BEGIN
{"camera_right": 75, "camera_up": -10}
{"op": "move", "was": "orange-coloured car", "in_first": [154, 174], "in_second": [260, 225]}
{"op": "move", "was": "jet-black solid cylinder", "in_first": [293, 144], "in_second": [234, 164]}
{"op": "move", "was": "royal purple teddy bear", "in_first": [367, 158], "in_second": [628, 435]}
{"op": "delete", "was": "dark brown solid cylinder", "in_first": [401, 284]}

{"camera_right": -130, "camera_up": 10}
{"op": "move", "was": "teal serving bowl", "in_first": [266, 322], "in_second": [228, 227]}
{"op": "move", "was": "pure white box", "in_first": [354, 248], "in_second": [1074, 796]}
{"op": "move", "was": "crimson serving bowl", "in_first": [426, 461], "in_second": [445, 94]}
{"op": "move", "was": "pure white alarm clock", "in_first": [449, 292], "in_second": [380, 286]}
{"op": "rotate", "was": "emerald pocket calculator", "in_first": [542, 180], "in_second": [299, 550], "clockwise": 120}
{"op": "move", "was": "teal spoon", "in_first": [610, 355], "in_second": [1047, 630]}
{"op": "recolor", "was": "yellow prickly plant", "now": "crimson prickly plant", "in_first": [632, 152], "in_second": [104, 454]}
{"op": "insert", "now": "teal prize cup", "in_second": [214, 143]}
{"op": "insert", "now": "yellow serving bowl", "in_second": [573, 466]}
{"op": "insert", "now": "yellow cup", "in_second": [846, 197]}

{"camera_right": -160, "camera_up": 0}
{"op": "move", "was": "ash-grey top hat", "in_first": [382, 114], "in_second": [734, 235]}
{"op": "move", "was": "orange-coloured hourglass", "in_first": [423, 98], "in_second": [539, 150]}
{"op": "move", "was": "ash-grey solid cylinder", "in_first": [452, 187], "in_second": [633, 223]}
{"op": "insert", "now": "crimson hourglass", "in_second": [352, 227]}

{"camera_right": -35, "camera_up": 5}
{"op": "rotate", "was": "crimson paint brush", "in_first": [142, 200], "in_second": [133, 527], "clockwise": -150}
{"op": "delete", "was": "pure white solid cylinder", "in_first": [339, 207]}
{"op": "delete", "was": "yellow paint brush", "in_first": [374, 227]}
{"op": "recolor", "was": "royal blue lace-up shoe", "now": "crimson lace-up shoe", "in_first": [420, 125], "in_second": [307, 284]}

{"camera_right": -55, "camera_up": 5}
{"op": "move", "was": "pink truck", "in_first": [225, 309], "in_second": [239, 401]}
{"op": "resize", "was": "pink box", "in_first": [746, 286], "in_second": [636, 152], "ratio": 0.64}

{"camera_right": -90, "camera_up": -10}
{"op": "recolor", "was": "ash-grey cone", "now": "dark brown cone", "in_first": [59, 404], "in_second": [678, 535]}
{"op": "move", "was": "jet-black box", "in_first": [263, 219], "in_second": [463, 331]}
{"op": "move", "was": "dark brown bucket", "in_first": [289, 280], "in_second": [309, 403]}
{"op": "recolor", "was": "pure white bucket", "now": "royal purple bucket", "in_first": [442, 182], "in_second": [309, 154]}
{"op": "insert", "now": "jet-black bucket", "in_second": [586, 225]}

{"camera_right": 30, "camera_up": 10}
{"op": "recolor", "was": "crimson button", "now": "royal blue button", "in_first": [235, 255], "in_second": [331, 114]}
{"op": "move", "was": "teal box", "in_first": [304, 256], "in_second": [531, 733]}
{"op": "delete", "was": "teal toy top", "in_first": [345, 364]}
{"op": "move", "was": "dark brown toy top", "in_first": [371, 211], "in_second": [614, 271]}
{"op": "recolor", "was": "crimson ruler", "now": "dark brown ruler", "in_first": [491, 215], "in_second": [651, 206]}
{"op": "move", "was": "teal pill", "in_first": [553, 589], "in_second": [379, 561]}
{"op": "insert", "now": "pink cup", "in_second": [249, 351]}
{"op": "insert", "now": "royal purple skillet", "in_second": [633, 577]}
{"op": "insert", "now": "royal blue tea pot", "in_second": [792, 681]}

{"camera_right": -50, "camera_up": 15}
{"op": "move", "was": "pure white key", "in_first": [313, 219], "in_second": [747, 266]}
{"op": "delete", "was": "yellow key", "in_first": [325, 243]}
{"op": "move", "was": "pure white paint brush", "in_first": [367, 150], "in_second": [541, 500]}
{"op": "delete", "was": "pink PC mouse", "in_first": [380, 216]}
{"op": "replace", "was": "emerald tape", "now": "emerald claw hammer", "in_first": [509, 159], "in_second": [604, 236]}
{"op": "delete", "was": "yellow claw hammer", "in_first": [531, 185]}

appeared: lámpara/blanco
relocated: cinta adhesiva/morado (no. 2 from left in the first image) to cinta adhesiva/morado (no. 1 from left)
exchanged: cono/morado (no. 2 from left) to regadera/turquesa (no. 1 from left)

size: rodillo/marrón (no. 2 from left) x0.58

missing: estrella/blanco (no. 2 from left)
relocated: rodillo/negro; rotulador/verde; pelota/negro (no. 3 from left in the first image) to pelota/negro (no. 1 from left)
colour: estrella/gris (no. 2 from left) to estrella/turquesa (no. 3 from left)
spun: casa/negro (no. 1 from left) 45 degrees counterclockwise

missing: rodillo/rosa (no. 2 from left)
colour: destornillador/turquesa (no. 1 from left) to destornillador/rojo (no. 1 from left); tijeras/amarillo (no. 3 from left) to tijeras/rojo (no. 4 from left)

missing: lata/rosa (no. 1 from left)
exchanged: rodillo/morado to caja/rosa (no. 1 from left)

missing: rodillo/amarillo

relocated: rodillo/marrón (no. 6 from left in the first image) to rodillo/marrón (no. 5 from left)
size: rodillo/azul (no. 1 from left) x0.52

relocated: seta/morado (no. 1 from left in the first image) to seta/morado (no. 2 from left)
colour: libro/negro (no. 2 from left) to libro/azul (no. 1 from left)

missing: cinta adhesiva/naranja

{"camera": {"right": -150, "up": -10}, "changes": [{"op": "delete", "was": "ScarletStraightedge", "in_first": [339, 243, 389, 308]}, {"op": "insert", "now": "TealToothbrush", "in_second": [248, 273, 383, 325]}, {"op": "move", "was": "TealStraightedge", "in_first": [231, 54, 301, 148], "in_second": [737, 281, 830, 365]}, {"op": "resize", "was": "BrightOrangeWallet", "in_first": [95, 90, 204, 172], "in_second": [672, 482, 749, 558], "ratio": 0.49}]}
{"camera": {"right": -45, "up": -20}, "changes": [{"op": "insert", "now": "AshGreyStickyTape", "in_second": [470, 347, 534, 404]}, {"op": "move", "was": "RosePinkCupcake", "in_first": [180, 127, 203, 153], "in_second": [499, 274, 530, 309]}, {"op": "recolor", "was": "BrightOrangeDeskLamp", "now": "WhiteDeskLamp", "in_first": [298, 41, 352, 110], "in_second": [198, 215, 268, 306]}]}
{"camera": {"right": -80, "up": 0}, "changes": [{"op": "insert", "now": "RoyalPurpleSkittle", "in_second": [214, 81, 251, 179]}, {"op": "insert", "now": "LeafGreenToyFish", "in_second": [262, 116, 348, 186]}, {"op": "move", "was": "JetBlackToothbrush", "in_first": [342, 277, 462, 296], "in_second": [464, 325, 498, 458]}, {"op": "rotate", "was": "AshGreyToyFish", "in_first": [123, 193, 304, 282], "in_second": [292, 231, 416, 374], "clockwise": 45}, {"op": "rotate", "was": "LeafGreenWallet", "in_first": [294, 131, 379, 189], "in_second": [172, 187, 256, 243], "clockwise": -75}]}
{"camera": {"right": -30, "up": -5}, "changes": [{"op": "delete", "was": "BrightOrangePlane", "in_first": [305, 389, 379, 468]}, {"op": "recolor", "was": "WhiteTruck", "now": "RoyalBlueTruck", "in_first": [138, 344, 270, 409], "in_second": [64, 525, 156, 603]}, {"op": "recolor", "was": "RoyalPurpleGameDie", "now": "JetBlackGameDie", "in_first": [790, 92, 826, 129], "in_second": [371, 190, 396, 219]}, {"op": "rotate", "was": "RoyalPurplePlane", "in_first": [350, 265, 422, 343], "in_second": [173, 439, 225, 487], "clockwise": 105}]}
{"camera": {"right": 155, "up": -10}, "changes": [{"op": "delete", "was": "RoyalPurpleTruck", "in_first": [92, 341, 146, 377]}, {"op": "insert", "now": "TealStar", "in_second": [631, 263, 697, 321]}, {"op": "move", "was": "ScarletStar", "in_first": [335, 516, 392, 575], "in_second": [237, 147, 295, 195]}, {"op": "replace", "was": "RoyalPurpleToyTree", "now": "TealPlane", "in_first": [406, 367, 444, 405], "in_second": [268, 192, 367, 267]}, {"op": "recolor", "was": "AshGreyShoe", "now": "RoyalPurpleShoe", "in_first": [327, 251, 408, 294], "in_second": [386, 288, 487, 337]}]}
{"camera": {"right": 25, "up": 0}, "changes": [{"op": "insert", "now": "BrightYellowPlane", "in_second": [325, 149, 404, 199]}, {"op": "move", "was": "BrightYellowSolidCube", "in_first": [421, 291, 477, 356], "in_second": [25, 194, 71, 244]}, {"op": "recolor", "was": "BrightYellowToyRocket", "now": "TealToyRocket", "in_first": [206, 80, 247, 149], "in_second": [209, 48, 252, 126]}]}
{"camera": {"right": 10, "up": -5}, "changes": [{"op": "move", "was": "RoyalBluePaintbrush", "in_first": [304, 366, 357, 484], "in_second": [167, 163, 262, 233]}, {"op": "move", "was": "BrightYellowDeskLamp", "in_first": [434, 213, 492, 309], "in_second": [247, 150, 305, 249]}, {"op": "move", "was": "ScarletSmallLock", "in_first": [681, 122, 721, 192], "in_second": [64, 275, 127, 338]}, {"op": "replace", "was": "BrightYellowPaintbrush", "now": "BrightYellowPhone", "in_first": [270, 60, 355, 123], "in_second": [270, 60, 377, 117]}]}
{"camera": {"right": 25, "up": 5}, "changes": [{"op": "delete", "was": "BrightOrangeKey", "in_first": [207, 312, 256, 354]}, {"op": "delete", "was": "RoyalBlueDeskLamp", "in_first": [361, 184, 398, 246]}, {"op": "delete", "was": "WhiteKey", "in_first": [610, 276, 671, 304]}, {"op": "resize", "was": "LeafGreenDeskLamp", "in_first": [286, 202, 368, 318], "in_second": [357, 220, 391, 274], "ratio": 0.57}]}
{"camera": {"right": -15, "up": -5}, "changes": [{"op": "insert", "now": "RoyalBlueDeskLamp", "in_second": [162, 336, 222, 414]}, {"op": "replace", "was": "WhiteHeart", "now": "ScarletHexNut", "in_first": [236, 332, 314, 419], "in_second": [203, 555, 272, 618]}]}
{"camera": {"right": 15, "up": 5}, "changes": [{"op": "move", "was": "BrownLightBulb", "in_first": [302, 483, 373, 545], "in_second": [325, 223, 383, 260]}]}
END
### [Required work]
Within the material above, transcribe exactly the lines that run from the line holding "appeared: lámpara/blanco" through the line holding "relocated: cinta adhesiva/morado".

### [Answer section]
appeared: lámpara/blanco
relocated: cinta adhesiva/morado (no. 2 from left in the first image) to cinta adhesiva/morado (no. 1 from left)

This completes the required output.